Stored records:
□ □ □ □ □ □ □

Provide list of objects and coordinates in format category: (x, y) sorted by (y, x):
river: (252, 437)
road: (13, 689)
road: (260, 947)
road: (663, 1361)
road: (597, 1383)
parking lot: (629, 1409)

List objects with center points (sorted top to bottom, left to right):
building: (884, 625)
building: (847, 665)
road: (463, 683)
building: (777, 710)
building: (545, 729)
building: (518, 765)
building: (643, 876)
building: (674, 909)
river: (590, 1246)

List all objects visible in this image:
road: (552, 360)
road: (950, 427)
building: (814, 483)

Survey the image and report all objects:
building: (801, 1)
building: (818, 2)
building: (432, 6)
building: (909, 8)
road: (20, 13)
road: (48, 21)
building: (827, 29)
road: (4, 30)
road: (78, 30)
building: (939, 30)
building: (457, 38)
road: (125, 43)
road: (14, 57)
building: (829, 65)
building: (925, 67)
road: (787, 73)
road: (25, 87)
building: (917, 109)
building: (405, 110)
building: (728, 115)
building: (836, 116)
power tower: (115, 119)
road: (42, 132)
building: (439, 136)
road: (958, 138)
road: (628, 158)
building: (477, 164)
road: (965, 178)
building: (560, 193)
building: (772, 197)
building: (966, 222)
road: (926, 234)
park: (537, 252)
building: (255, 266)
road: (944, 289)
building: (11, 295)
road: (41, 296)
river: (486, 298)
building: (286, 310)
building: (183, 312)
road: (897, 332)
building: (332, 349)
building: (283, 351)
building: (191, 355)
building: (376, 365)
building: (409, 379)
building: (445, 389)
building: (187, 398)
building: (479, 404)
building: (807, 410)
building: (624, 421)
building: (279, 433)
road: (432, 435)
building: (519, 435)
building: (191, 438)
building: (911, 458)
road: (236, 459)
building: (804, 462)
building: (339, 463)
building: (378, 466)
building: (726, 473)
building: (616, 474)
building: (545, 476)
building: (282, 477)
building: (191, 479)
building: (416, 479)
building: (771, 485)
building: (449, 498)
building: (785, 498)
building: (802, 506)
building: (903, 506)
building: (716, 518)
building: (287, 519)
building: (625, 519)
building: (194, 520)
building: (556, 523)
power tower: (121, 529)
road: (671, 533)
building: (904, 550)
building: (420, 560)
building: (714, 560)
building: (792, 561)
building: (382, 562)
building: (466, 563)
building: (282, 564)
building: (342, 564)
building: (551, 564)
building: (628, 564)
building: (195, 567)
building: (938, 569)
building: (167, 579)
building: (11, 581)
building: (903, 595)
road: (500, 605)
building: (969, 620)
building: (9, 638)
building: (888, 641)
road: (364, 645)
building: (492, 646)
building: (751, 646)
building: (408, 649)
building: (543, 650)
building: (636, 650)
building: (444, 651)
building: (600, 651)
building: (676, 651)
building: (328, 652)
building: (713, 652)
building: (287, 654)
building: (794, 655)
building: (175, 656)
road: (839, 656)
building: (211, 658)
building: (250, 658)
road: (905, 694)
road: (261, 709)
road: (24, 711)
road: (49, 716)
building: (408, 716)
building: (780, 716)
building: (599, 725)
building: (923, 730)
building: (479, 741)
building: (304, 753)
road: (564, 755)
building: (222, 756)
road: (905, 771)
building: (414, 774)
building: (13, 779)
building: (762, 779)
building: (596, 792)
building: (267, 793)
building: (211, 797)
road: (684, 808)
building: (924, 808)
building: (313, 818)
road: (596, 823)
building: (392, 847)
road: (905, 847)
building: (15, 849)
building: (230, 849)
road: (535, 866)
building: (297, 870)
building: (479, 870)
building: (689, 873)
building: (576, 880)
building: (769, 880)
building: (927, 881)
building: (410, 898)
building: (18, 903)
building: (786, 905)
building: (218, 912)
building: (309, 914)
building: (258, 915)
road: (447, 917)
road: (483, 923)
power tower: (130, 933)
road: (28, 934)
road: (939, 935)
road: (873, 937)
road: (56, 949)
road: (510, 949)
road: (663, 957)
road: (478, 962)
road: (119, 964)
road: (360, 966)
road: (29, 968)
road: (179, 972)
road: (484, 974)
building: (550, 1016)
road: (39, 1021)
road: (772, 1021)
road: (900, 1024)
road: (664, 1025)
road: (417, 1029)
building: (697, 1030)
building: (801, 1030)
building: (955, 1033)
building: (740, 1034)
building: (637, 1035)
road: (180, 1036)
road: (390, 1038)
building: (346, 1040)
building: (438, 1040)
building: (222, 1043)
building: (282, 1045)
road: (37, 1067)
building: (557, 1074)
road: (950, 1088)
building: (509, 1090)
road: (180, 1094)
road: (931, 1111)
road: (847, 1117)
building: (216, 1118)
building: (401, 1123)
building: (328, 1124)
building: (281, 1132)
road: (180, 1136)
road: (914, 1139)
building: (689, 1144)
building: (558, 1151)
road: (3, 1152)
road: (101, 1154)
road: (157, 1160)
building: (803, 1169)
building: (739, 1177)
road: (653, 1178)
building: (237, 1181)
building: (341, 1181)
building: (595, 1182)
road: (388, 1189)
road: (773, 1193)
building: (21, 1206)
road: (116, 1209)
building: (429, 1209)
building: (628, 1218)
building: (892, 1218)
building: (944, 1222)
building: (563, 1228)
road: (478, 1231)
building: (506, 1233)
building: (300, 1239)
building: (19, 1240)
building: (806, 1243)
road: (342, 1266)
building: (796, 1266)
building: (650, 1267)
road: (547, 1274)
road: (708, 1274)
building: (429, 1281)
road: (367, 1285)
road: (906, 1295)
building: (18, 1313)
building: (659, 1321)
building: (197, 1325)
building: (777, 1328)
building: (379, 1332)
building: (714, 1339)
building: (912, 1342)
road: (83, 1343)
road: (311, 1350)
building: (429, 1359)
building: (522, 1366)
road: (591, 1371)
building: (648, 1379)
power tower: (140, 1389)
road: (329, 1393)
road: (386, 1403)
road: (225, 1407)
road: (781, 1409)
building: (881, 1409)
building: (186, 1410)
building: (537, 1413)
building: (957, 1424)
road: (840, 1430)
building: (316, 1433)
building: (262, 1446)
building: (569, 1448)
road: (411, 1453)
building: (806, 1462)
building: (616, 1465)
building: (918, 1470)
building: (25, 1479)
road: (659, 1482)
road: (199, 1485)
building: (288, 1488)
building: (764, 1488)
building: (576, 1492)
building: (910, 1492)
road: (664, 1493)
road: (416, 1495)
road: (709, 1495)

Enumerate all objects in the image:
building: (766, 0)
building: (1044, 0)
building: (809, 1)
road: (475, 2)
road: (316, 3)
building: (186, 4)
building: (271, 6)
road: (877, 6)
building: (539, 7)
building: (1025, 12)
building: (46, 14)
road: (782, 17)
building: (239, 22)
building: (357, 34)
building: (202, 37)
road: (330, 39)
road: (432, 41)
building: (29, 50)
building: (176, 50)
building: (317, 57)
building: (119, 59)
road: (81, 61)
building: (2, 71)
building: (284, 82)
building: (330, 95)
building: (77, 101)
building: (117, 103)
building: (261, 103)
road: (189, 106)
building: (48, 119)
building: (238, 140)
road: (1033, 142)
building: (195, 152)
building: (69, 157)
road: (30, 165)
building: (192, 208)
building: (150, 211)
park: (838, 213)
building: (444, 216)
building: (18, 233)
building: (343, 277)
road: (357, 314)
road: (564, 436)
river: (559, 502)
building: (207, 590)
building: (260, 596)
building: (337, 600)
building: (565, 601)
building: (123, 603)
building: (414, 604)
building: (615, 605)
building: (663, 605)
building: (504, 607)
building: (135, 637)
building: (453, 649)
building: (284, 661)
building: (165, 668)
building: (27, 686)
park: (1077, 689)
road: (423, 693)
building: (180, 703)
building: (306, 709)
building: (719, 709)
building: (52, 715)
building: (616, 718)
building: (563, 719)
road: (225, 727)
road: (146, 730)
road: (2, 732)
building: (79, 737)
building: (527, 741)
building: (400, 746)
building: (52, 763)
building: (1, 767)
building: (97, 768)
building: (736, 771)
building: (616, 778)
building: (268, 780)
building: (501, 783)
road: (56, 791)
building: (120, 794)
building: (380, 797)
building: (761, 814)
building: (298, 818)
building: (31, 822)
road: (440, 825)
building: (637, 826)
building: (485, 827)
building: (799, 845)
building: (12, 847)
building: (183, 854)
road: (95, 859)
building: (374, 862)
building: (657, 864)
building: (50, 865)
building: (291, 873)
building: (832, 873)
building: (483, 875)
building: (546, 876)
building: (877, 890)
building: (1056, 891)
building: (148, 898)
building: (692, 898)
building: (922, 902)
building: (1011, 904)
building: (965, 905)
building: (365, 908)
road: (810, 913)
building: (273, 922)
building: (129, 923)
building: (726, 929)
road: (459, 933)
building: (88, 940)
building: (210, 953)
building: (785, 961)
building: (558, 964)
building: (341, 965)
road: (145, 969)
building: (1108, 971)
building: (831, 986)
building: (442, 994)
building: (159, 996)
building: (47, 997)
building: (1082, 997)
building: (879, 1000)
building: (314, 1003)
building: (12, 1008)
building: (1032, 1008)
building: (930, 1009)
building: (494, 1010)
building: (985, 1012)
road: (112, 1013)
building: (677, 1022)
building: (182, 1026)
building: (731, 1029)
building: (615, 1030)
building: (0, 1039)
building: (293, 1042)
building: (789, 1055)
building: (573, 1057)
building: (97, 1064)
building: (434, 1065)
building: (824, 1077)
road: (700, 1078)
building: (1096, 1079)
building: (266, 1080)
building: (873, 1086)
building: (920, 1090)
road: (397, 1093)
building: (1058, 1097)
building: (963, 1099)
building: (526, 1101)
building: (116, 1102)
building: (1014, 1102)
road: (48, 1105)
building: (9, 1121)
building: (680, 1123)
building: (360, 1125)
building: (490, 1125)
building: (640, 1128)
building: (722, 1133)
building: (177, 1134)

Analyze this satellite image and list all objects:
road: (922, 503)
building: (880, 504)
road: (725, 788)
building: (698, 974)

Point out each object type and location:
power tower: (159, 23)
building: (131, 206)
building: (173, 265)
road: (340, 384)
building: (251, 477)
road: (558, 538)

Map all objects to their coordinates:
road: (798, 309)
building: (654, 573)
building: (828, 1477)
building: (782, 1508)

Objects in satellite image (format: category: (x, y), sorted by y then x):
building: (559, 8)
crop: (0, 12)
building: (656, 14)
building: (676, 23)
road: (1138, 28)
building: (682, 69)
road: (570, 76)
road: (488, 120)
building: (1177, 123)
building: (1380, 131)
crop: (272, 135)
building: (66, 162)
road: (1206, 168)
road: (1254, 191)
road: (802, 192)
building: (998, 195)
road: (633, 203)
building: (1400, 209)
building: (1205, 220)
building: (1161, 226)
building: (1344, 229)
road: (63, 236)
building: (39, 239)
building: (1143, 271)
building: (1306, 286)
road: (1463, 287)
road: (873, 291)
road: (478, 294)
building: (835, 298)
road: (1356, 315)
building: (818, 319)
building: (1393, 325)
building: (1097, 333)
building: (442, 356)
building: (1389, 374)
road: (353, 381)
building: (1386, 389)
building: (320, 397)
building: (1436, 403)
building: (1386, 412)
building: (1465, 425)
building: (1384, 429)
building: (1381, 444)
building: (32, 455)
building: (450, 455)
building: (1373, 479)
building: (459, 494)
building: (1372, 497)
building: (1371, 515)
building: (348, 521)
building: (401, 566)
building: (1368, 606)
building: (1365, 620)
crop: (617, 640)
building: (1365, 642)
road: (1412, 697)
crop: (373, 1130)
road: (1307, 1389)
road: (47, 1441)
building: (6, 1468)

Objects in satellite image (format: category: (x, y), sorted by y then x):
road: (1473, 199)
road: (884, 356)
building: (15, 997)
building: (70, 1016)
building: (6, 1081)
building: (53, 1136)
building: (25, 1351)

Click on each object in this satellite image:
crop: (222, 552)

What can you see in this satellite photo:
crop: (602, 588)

□ □ □ □ □ □ □

WORK REQUIRED: Where in the entries above does the word "this" appear? Copy each line that has it.

PROBLEM SOLUTION:
List all objects visible in this image:
Analyze this satellite image and list all objects:
Click on each object in this satellite image:
What can you see in this satellite photo:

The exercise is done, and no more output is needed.